* Data for this exercise
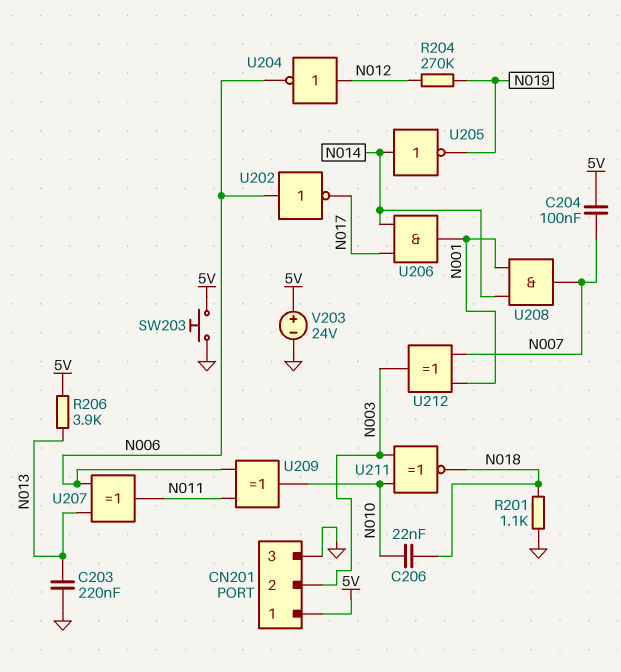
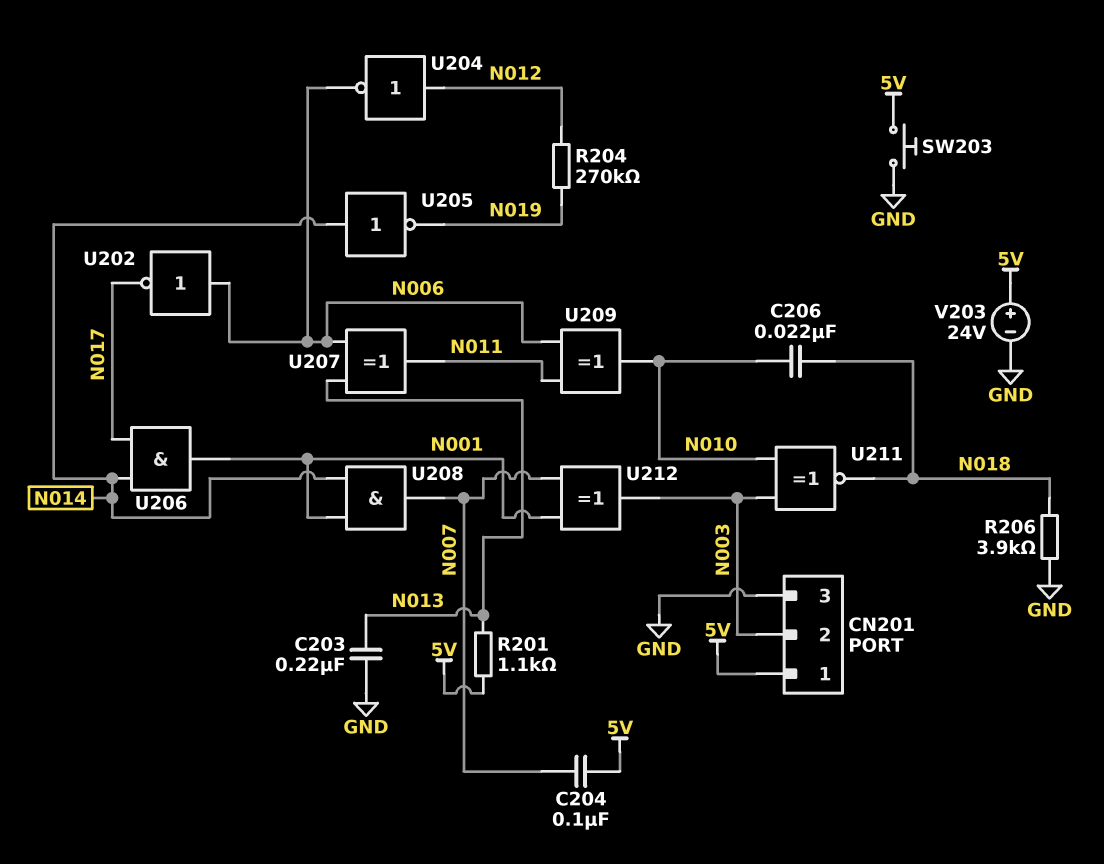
R201: 1.1k (GND, N018) -> 1.1k (5V, N013)
R206: 3.9k (5V, N013) -> 3.9k (GND, N018)

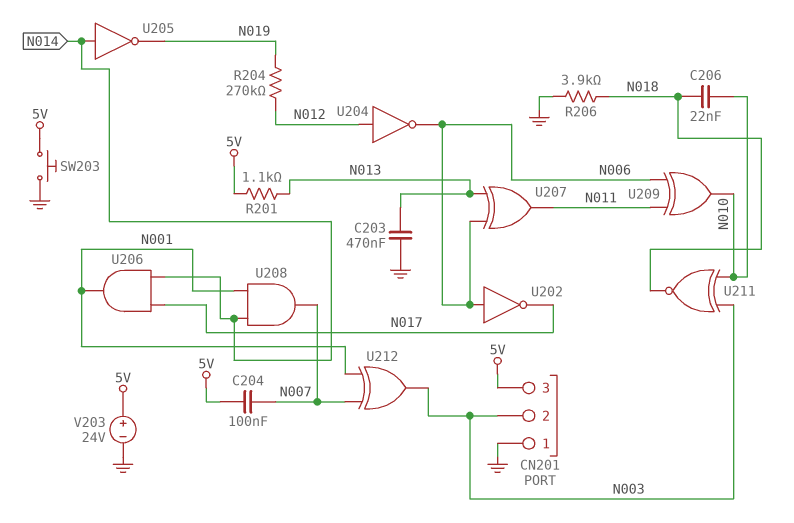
C203: 220nF (GND, N013) -> 470nF (GND, N013)
CN201 pin 1: 5V -> GND
CN201 pin 3: GND -> 5V

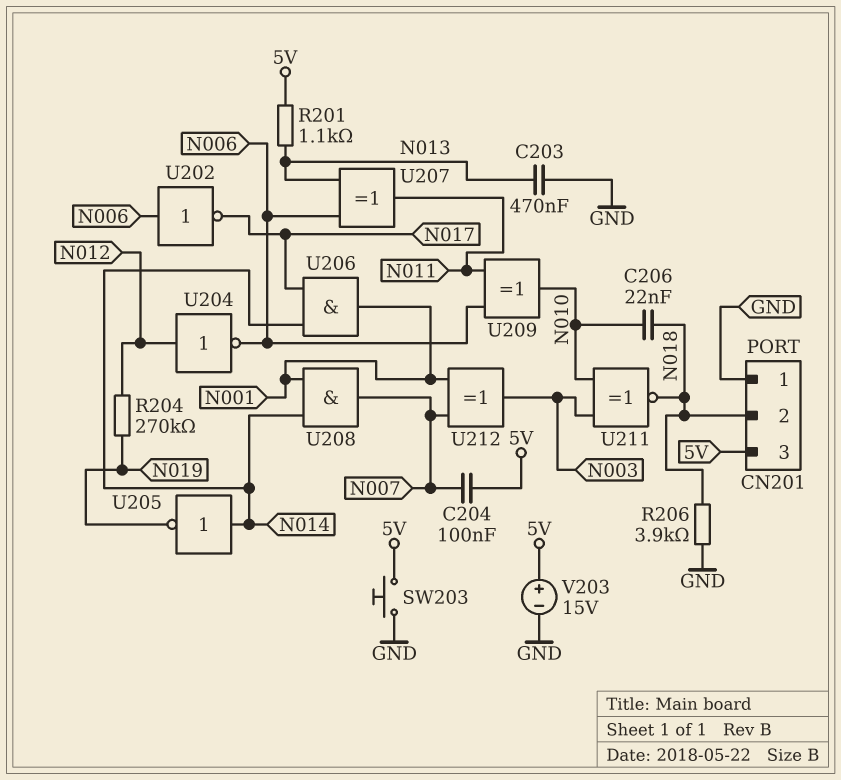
CN201 pin 2: N003 -> N018
V203: 24V (plus 5V, minus GND) -> 15V (plus 5V, minus GND)

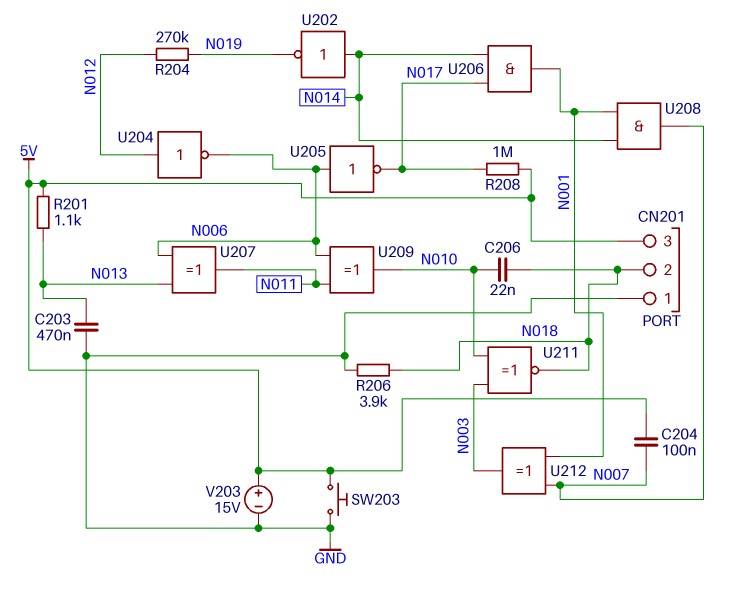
R208: none -> 1M (5V, N017)
U202: NOT (in N006, out N017) -> NOT (in N014, out N019)
U205: NOT (in N014, out N019) -> NOT (in N006, out N017)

* Task
An exact copy of every record above is required, with all pictures omitted.

* Exercise output
R201: 1.1k (GND, N018) -> 1.1k (5V, N013)
R206: 3.9k (5V, N013) -> 3.9k (GND, N018)

C203: 220nF (GND, N013) -> 470nF (GND, N013)
CN201 pin 1: 5V -> GND
CN201 pin 3: GND -> 5V

CN201 pin 2: N003 -> N018
V203: 24V (plus 5V, minus GND) -> 15V (plus 5V, minus GND)

R208: none -> 1M (5V, N017)
U202: NOT (in N006, out N017) -> NOT (in N014, out N019)
U205: NOT (in N014, out N019) -> NOT (in N006, out N017)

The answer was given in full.